- What to do -
Find the line with "R5: 43k (GND, U1/GP1) -> 43k (J5/3, U1/GP0)" in the records below. Copy it and every line after it, up to and including the line with "R102: 3.3k (+5V, U104/VBAT)".

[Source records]
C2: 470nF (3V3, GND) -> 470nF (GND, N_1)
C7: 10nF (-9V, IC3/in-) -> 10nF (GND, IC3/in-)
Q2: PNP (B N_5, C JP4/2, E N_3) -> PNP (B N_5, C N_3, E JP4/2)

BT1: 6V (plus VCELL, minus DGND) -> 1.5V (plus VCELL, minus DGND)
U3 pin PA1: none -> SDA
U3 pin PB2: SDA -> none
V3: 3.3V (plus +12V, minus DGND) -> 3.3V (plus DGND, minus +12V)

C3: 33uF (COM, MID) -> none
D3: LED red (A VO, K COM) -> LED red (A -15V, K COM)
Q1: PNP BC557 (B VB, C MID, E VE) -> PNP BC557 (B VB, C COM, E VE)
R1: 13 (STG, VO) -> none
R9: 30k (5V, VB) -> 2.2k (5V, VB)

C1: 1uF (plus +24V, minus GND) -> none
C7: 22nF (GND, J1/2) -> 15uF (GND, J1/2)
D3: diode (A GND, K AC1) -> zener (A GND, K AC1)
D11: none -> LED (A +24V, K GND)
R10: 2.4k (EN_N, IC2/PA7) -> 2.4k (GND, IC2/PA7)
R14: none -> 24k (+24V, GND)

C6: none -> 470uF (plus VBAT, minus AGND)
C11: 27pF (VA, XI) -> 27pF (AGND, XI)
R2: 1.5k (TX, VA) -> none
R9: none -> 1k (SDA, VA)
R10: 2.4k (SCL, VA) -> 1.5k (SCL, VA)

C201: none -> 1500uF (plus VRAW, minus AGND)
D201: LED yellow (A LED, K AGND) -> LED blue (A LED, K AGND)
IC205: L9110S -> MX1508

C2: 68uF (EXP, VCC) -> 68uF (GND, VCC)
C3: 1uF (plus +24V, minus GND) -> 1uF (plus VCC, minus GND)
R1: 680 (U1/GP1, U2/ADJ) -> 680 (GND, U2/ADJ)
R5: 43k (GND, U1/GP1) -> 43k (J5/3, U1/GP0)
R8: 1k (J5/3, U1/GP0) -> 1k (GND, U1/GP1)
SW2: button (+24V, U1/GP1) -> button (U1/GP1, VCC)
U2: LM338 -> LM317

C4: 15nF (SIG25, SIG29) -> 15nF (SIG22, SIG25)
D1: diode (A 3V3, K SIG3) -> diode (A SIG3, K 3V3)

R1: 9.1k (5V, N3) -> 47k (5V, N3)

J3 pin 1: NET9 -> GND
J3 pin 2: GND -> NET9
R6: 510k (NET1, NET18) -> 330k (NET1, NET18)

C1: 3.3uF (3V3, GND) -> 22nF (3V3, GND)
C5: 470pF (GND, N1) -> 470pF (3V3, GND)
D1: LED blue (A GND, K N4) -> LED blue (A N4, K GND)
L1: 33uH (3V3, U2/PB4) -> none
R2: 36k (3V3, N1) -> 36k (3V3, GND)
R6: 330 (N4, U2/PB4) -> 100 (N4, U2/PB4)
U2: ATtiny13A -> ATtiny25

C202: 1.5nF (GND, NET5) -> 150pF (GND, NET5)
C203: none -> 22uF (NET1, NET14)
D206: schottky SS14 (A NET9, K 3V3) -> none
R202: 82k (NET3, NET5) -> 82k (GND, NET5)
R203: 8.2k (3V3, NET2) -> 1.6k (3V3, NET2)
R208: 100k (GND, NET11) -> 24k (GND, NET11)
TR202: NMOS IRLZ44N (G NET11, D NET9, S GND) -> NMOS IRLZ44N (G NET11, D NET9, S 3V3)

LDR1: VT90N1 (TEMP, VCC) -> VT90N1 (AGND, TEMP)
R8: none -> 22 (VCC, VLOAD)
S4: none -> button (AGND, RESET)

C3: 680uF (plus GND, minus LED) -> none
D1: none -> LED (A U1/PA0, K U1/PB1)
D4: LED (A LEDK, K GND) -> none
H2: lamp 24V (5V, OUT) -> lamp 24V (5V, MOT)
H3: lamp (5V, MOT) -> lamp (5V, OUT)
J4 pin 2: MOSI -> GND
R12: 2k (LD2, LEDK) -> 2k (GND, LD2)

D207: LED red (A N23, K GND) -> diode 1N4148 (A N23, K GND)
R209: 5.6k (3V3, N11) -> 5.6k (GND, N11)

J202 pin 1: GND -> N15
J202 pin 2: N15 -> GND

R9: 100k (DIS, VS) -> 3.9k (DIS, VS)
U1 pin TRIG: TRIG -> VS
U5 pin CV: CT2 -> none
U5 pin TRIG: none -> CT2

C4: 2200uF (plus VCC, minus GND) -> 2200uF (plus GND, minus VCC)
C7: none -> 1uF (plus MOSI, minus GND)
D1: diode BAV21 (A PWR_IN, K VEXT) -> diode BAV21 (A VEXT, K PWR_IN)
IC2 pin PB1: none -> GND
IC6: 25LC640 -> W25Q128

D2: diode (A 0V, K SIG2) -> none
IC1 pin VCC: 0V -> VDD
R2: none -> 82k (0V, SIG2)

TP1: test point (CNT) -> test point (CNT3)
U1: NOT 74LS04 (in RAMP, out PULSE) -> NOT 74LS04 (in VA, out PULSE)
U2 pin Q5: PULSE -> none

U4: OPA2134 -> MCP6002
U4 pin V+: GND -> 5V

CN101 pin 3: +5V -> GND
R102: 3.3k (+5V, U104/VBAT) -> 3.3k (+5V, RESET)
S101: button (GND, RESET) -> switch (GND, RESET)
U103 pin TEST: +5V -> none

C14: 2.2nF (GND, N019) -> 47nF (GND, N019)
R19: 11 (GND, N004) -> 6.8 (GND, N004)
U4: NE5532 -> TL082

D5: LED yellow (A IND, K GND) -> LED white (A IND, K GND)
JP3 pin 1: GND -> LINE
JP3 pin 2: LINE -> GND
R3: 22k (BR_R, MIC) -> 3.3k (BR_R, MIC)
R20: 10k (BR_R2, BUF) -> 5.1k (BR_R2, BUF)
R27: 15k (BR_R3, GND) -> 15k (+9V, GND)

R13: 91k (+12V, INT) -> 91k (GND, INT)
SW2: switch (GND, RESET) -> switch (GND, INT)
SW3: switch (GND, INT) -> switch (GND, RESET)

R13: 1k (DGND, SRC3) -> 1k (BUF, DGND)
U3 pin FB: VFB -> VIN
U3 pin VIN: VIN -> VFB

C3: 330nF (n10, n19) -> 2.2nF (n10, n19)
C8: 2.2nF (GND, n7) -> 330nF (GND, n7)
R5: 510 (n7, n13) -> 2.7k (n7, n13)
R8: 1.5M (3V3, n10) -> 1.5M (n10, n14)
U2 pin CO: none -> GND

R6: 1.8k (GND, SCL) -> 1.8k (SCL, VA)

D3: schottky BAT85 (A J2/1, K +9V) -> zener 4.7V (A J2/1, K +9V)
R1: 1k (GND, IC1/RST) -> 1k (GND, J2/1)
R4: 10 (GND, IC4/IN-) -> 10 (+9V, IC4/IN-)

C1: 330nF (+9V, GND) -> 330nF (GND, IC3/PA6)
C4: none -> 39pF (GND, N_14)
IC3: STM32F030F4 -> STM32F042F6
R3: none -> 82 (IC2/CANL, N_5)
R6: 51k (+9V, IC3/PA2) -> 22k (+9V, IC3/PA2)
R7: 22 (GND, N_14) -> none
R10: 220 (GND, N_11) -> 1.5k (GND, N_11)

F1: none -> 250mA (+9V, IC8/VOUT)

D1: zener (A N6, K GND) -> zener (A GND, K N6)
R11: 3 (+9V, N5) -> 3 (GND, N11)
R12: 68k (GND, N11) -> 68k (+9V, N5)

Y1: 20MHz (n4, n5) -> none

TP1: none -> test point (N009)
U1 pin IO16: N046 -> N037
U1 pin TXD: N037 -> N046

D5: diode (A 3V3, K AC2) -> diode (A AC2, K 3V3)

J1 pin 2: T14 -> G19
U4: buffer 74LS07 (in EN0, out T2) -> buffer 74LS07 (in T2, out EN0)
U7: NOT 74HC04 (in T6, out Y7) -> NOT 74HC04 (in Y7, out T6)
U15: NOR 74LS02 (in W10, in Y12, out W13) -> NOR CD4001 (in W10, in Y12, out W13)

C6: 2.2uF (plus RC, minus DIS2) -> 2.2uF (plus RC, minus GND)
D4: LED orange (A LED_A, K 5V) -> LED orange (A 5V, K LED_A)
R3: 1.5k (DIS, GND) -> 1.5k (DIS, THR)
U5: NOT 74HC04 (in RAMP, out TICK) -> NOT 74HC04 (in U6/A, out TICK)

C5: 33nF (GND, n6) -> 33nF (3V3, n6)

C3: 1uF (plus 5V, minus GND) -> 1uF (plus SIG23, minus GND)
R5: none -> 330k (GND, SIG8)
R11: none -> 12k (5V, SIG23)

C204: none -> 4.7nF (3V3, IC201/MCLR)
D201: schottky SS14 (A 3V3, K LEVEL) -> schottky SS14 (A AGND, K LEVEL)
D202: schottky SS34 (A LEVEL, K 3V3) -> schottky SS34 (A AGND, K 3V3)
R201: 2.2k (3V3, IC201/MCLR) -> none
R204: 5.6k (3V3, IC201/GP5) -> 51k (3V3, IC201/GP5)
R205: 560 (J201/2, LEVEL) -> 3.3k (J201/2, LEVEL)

- Answer -
R5: 43k (GND, U1/GP1) -> 43k (J5/3, U1/GP0)
R8: 1k (J5/3, U1/GP0) -> 1k (GND, U1/GP1)
SW2: button (+24V, U1/GP1) -> button (U1/GP1, VCC)
U2: LM338 -> LM317

C4: 15nF (SIG25, SIG29) -> 15nF (SIG22, SIG25)
D1: diode (A 3V3, K SIG3) -> diode (A SIG3, K 3V3)

R1: 9.1k (5V, N3) -> 47k (5V, N3)

J3 pin 1: NET9 -> GND
J3 pin 2: GND -> NET9
R6: 510k (NET1, NET18) -> 330k (NET1, NET18)

C1: 3.3uF (3V3, GND) -> 22nF (3V3, GND)
C5: 470pF (GND, N1) -> 470pF (3V3, GND)
D1: LED blue (A GND, K N4) -> LED blue (A N4, K GND)
L1: 33uH (3V3, U2/PB4) -> none
R2: 36k (3V3, N1) -> 36k (3V3, GND)
R6: 330 (N4, U2/PB4) -> 100 (N4, U2/PB4)
U2: ATtiny13A -> ATtiny25

C202: 1.5nF (GND, NET5) -> 150pF (GND, NET5)
C203: none -> 22uF (NET1, NET14)
D206: schottky SS14 (A NET9, K 3V3) -> none
R202: 82k (NET3, NET5) -> 82k (GND, NET5)
R203: 8.2k (3V3, NET2) -> 1.6k (3V3, NET2)
R208: 100k (GND, NET11) -> 24k (GND, NET11)
TR202: NMOS IRLZ44N (G NET11, D NET9, S GND) -> NMOS IRLZ44N (G NET11, D NET9, S 3V3)

LDR1: VT90N1 (TEMP, VCC) -> VT90N1 (AGND, TEMP)
R8: none -> 22 (VCC, VLOAD)
S4: none -> button (AGND, RESET)

C3: 680uF (plus GND, minus LED) -> none
D1: none -> LED (A U1/PA0, K U1/PB1)
D4: LED (A LEDK, K GND) -> none
H2: lamp 24V (5V, OUT) -> lamp 24V (5V, MOT)
H3: lamp (5V, MOT) -> lamp (5V, OUT)
J4 pin 2: MOSI -> GND
R12: 2k (LD2, LEDK) -> 2k (GND, LD2)

D207: LED red (A N23, K GND) -> diode 1N4148 (A N23, K GND)
R209: 5.6k (3V3, N11) -> 5.6k (GND, N11)

J202 pin 1: GND -> N15
J202 pin 2: N15 -> GND

R9: 100k (DIS, VS) -> 3.9k (DIS, VS)
U1 pin TRIG: TRIG -> VS
U5 pin CV: CT2 -> none
U5 pin TRIG: none -> CT2

C4: 2200uF (plus VCC, minus GND) -> 2200uF (plus GND, minus VCC)
C7: none -> 1uF (plus MOSI, minus GND)
D1: diode BAV21 (A PWR_IN, K VEXT) -> diode BAV21 (A VEXT, K PWR_IN)
IC2 pin PB1: none -> GND
IC6: 25LC640 -> W25Q128

D2: diode (A 0V, K SIG2) -> none
IC1 pin VCC: 0V -> VDD
R2: none -> 82k (0V, SIG2)

TP1: test point (CNT) -> test point (CNT3)
U1: NOT 74LS04 (in RAMP, out PULSE) -> NOT 74LS04 (in VA, out PULSE)
U2 pin Q5: PULSE -> none

U4: OPA2134 -> MCP6002
U4 pin V+: GND -> 5V

CN101 pin 3: +5V -> GND
R102: 3.3k (+5V, U104/VBAT) -> 3.3k (+5V, RESET)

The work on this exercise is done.